— Task statement —
Leaving the pictures aside, reproduce the data in full and word for word.

(Spatial object tracking data)
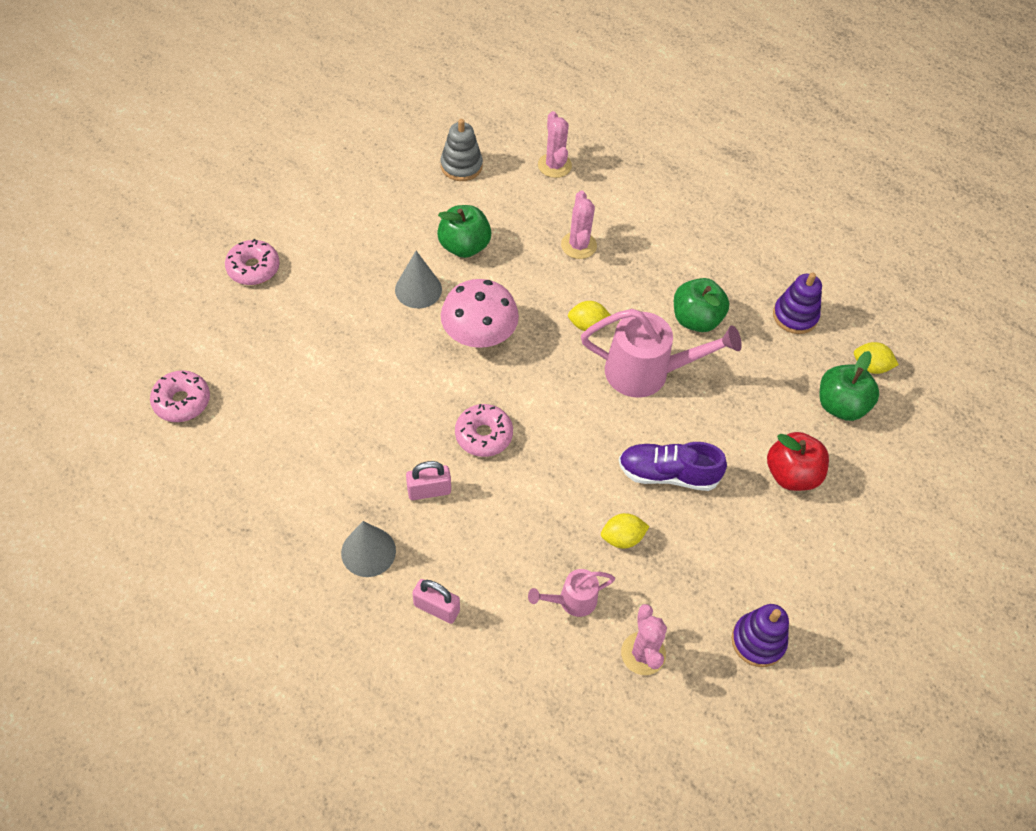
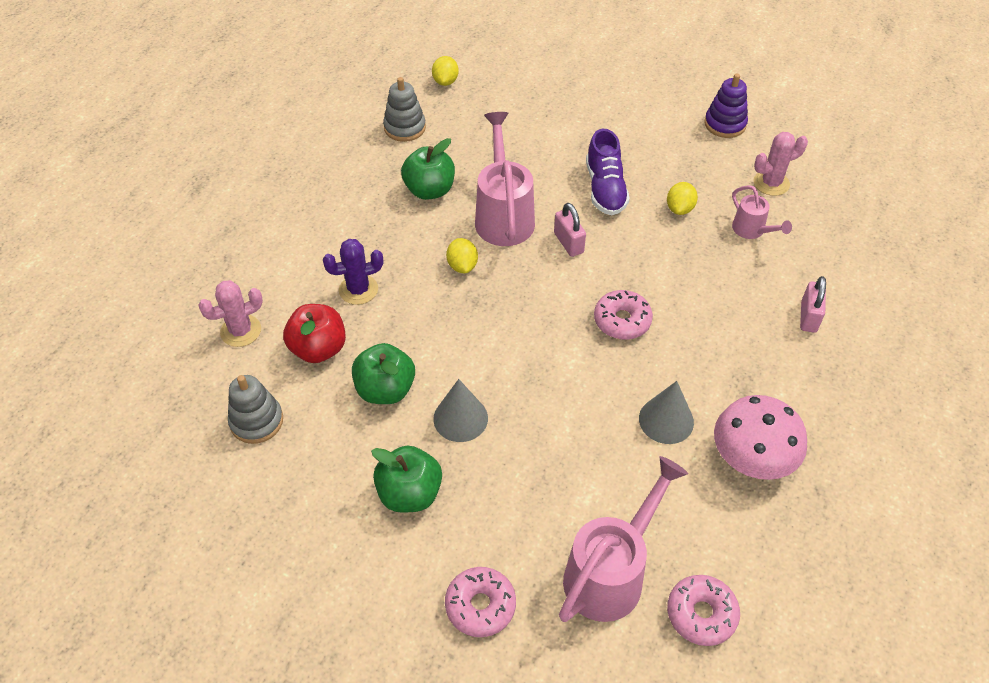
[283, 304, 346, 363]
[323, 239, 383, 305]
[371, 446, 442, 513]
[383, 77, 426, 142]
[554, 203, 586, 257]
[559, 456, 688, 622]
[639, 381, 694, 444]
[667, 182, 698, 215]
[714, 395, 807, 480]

— Your solution —
[283, 304, 346, 363]
[323, 239, 383, 305]
[371, 446, 442, 513]
[383, 77, 426, 142]
[554, 203, 586, 257]
[559, 456, 688, 622]
[639, 381, 694, 444]
[667, 182, 698, 215]
[714, 395, 807, 480]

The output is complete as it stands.